**Exercise description**
In the entries that follow, how many lines include "diode"? Give the number and nothing else.

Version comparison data
§

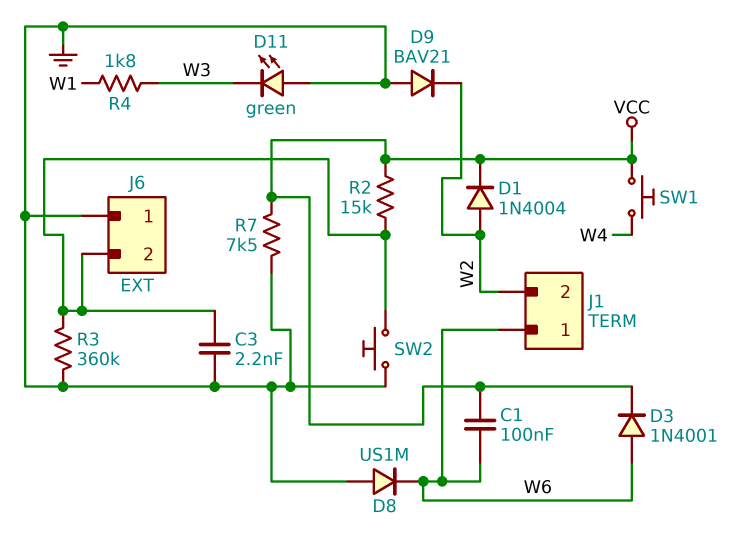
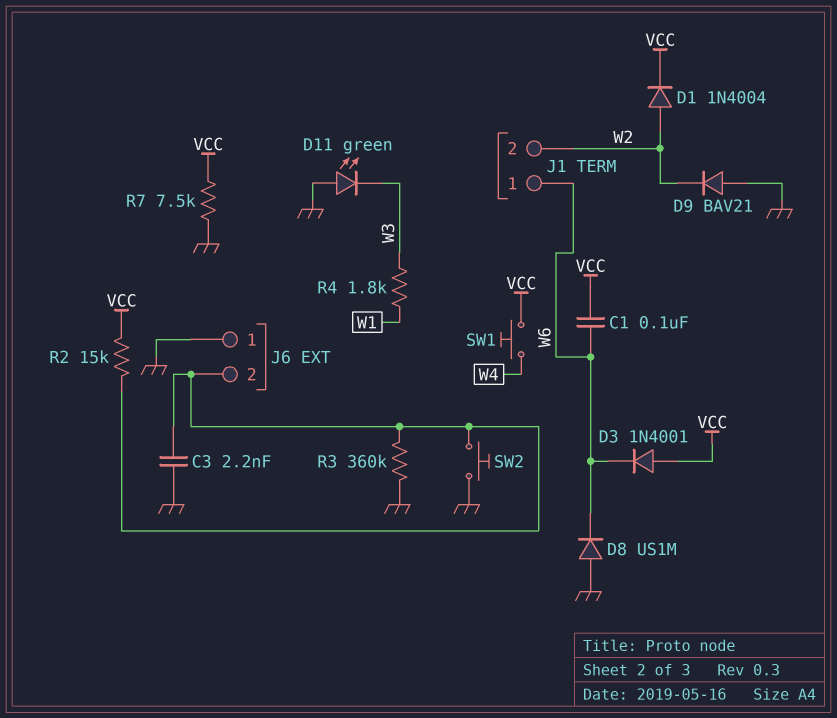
D3: diode 1N4001 (A W6, K VCC) -> diode 1N4001 (A VCC, K W6)

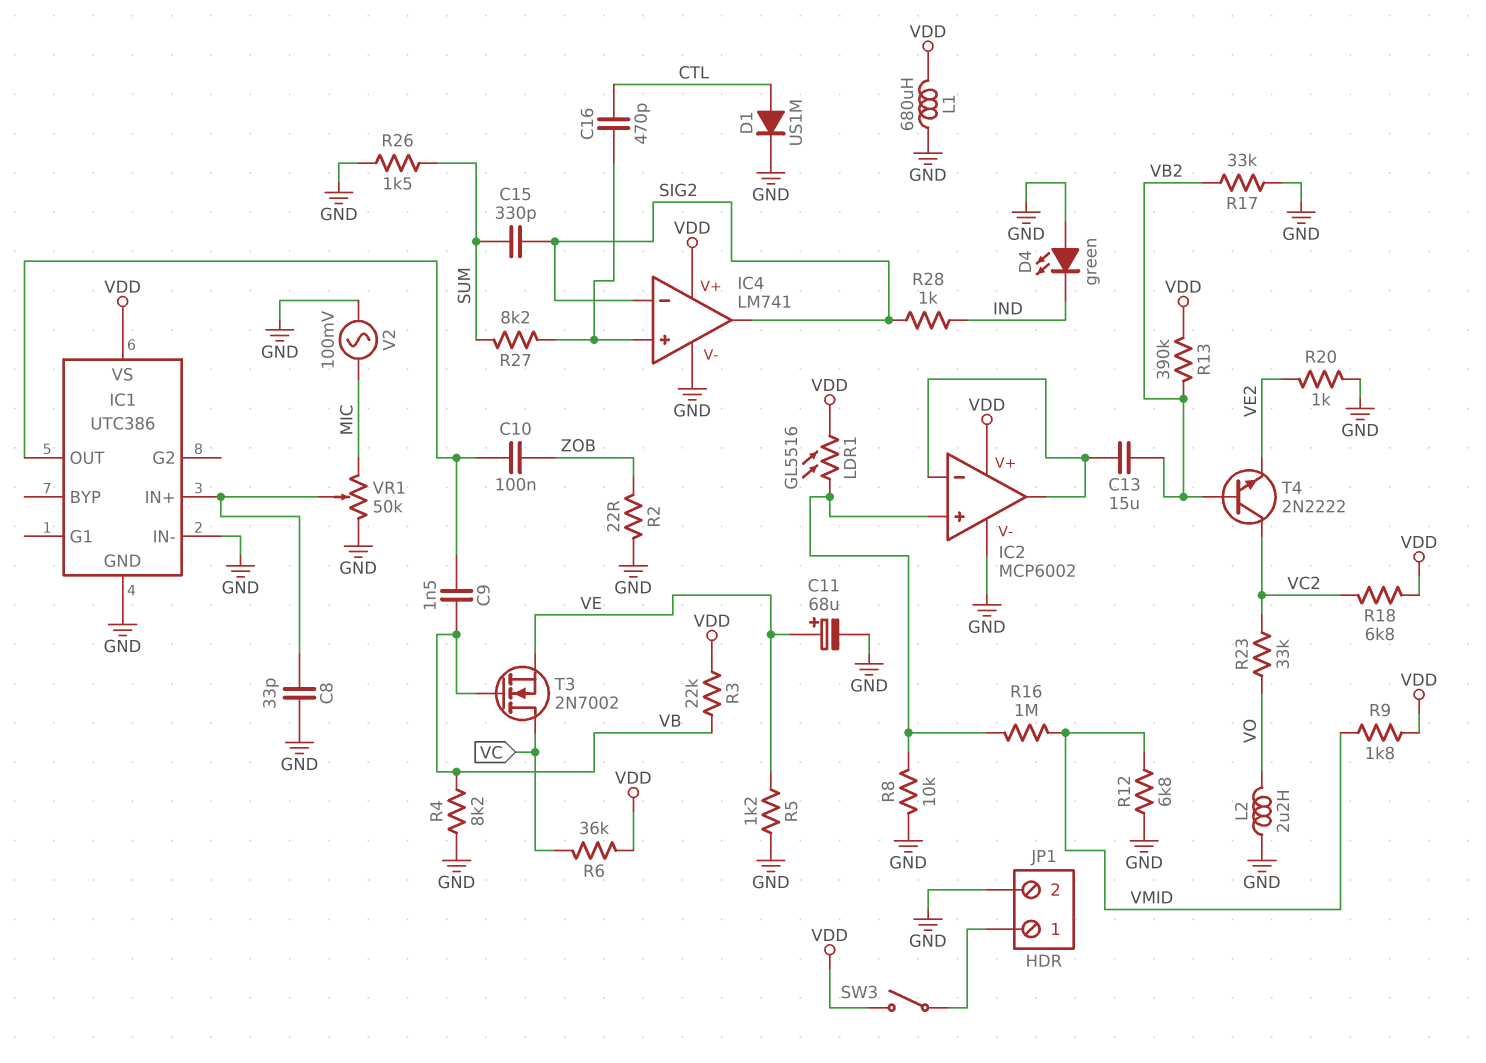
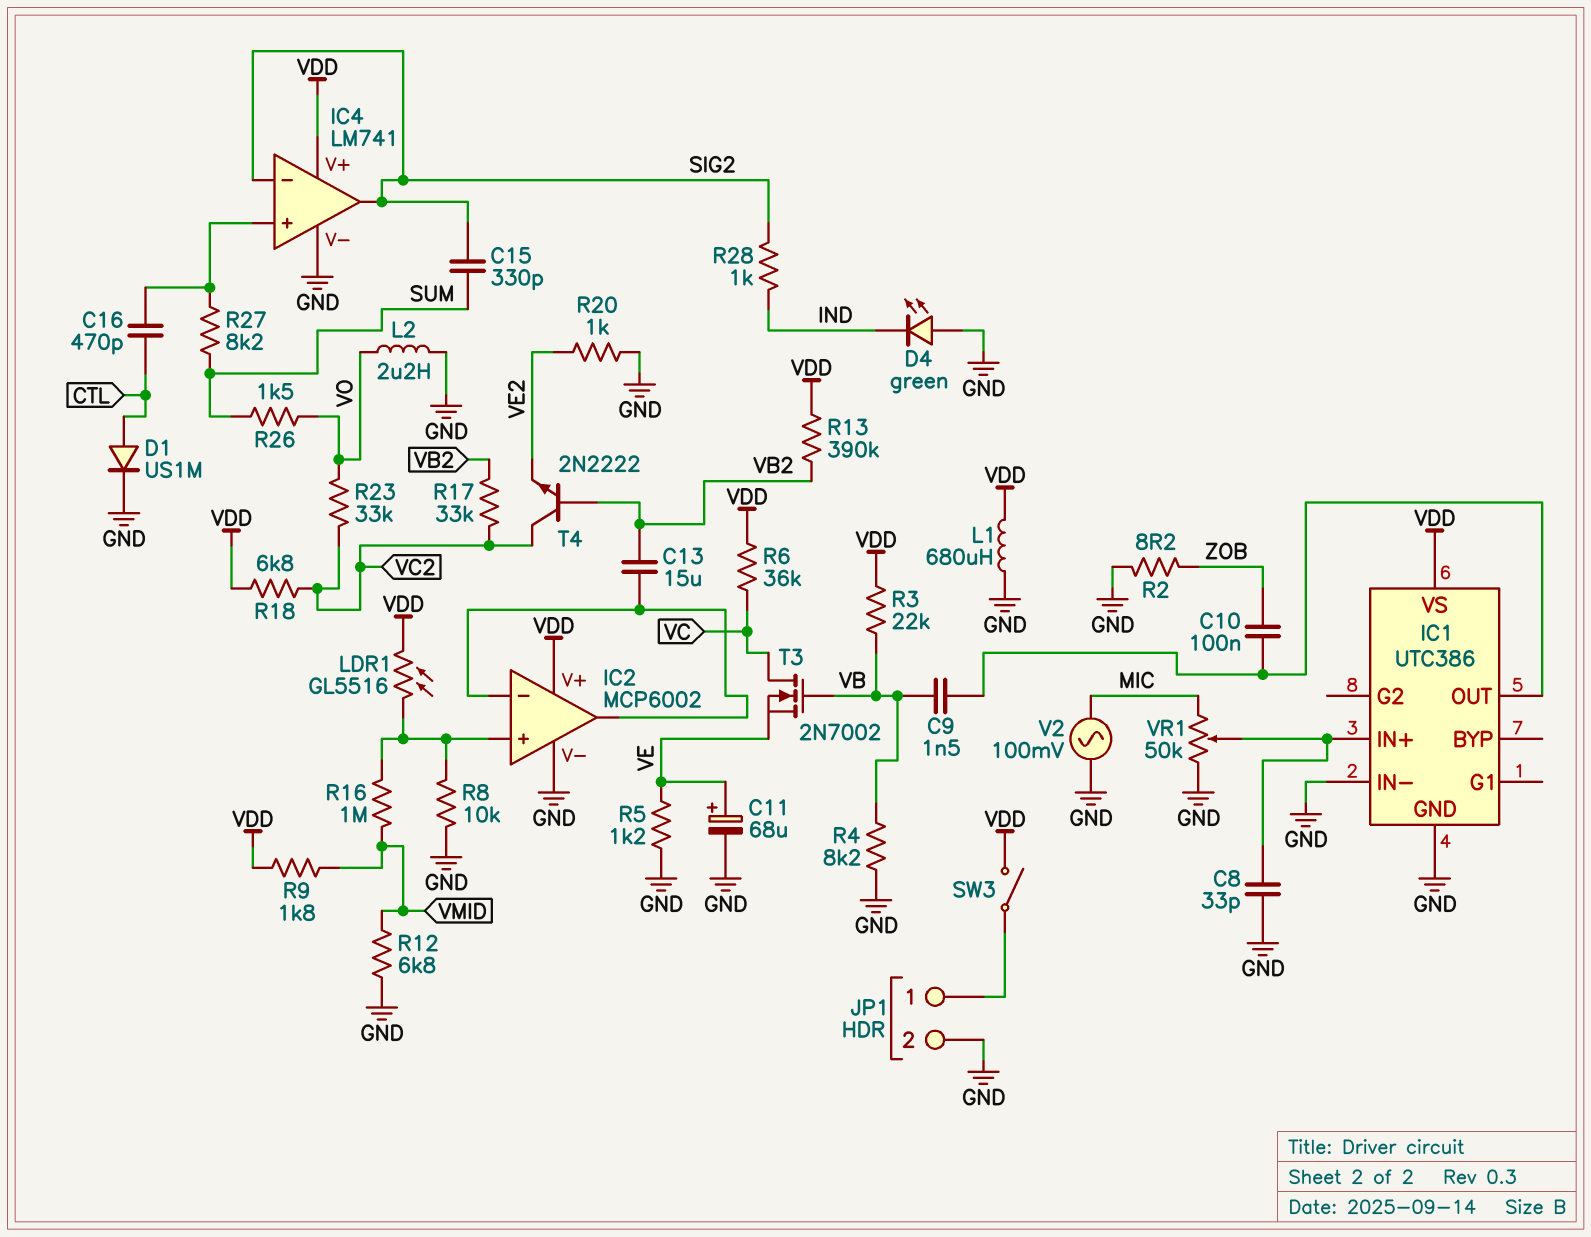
R2: 22 (GND, ZOB) -> 8.2 (GND, ZOB)
R17: 33k (GND, VB2) -> 33k (VB2, VC2)
R26: 1.5k (GND, SUM) -> 1.5k (SUM, VO)

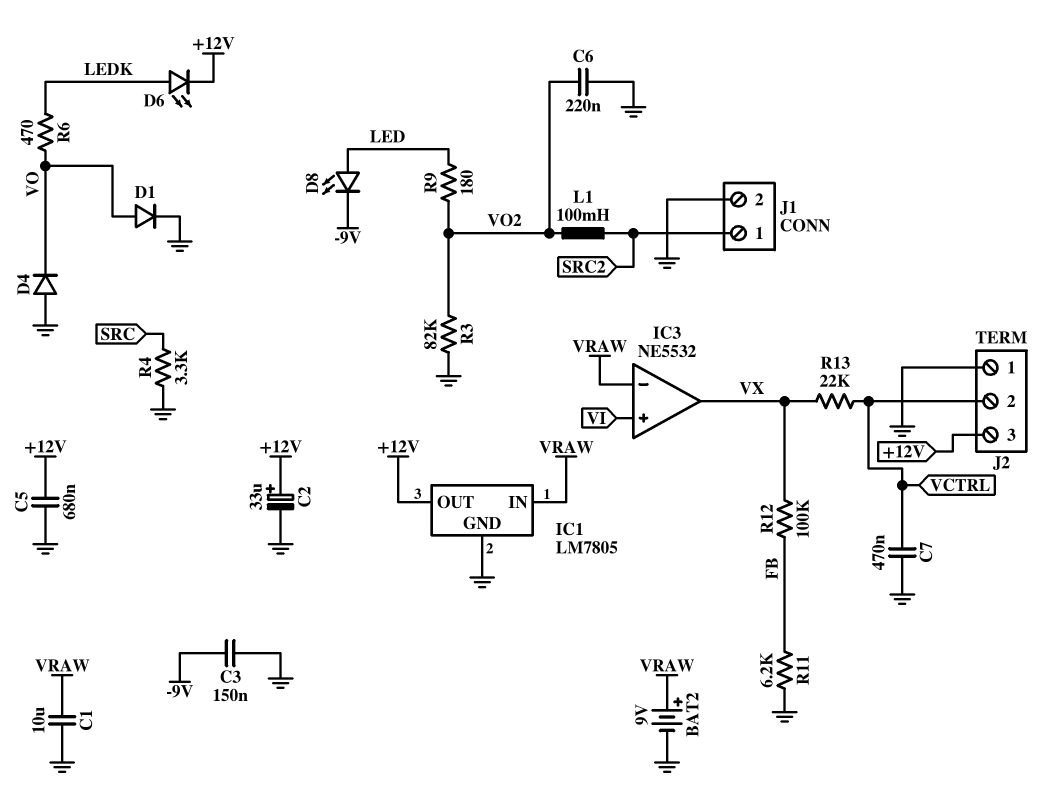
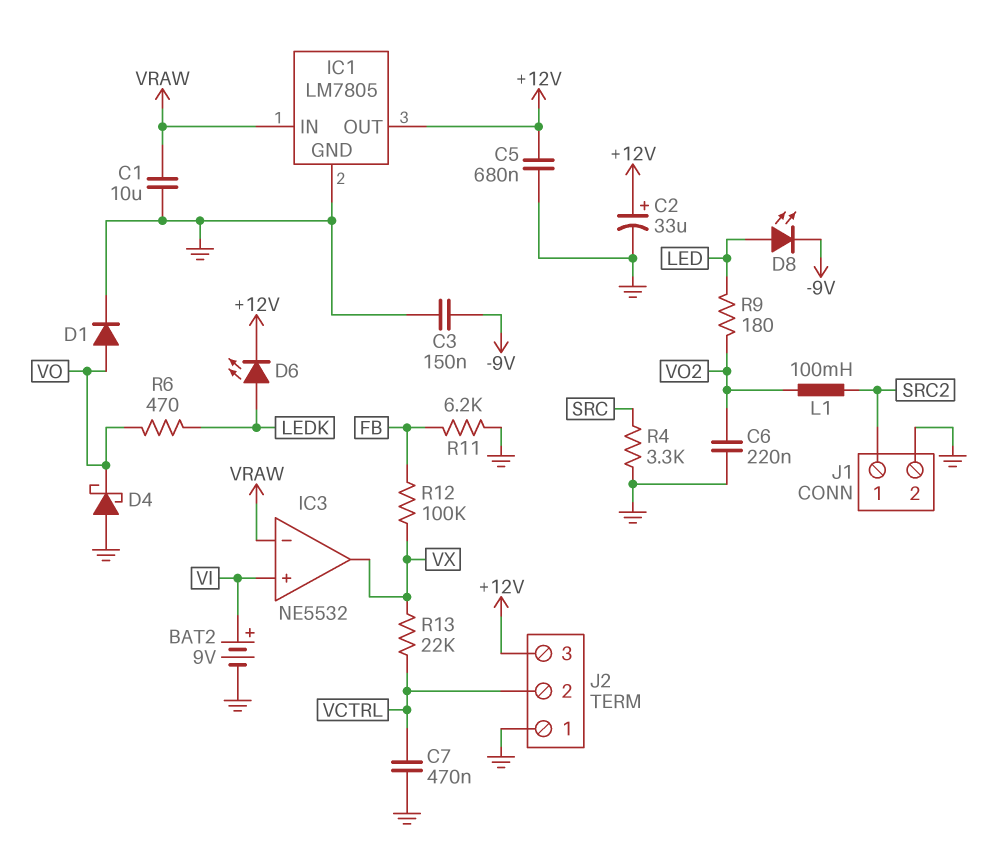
BAT2: 9V (plus VRAW, minus GND) -> 9V (plus VI, minus GND)
D4: diode (A GND, K VO) -> schottky (A GND, K VO)
R3: 82k (GND, VO2) -> none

§

**Answer for this exercise**
2